Copy the entries below starting at the line that contains "red star: moved 24 px left, 21 px up" and continuing down to the last line, both included. Reproduce each line without any change.

━━━━━ RECORDS TO USE ━━━━━

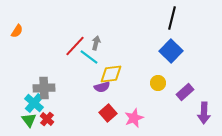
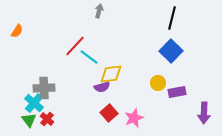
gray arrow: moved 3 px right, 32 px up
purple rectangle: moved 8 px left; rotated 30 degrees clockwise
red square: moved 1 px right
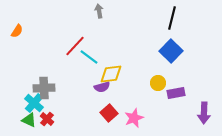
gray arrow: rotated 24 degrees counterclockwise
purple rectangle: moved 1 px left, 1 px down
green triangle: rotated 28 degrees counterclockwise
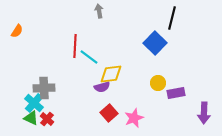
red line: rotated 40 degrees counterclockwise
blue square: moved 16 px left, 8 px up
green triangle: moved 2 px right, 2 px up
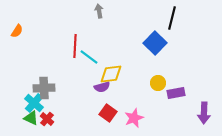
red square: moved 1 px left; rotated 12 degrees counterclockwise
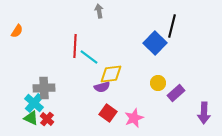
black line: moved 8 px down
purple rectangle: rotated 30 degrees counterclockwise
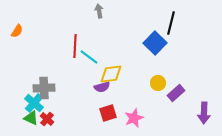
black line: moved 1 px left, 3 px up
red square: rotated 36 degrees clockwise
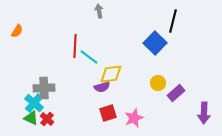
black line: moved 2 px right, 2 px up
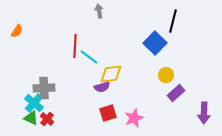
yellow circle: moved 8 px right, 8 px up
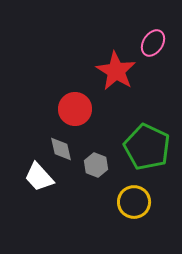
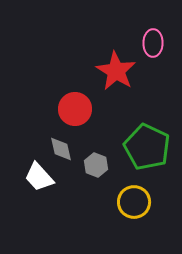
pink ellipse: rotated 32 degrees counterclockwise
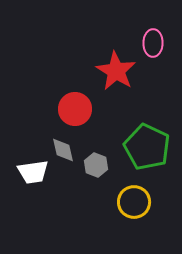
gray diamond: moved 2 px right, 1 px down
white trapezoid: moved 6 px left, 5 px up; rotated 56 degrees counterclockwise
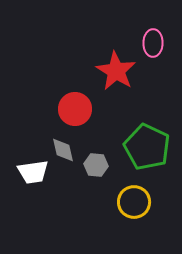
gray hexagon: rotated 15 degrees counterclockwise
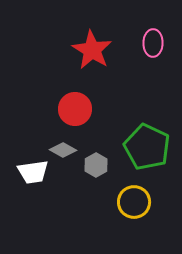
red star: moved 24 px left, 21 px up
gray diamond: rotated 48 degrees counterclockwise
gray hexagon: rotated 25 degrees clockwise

━━━━━

• _TASK RESPONSE_:
red star: moved 24 px left, 21 px up
gray diamond: rotated 48 degrees counterclockwise
gray hexagon: rotated 25 degrees clockwise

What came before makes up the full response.